EXERCISE PROMPT
Beginning at the line containing "orange brick A6:A7 level 3 -> none" in the material below and ending at the line containing "orange brick E7 level 3 -> none", return each line exactly and add nothing.

DATASET RECORDS
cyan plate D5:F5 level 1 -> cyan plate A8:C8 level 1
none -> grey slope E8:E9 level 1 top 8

==

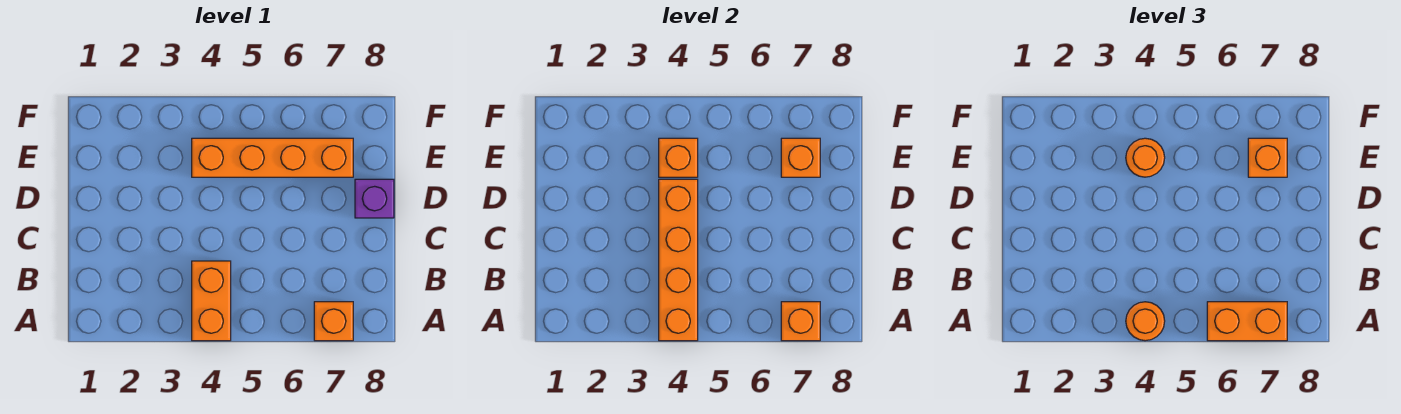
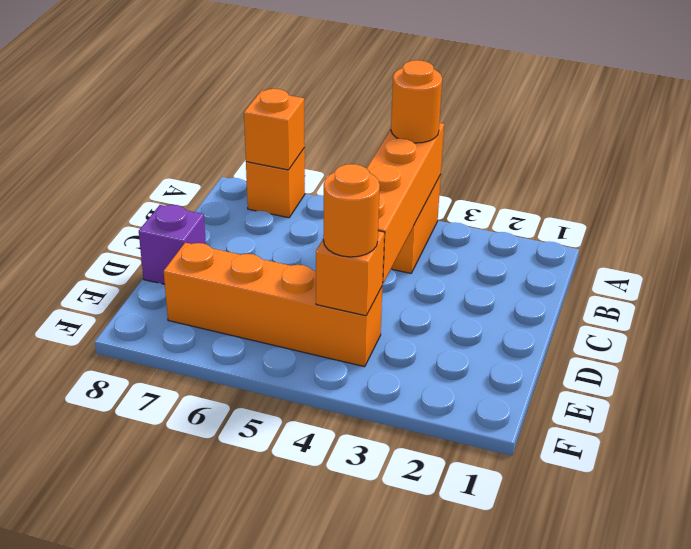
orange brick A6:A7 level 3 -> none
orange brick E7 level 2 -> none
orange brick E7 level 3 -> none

---

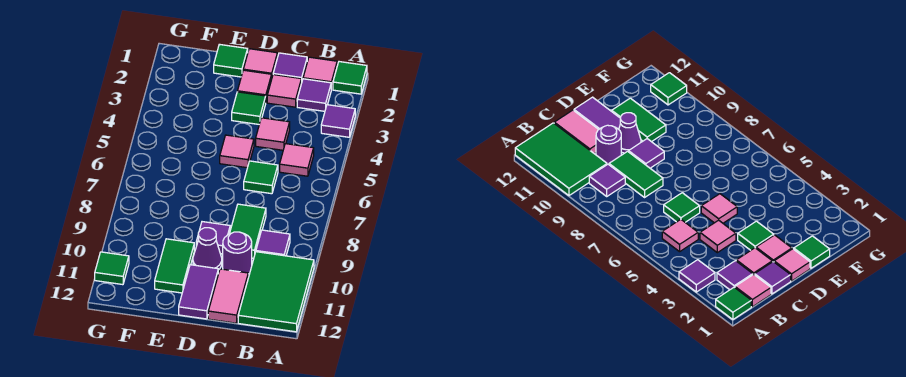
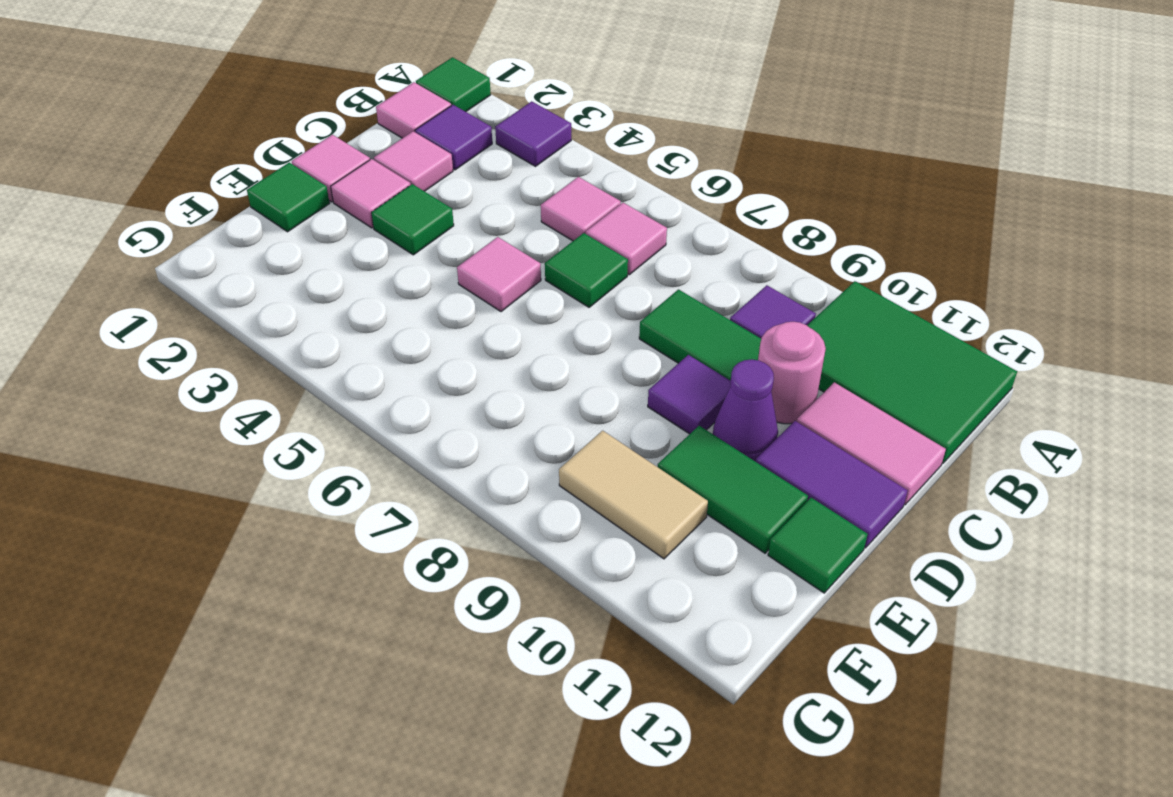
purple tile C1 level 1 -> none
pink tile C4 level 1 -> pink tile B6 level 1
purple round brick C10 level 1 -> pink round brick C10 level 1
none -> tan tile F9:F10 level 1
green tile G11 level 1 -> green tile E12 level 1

SOLUTION TO THIS PROBLEM
orange brick A6:A7 level 3 -> none
orange brick E7 level 2 -> none
orange brick E7 level 3 -> none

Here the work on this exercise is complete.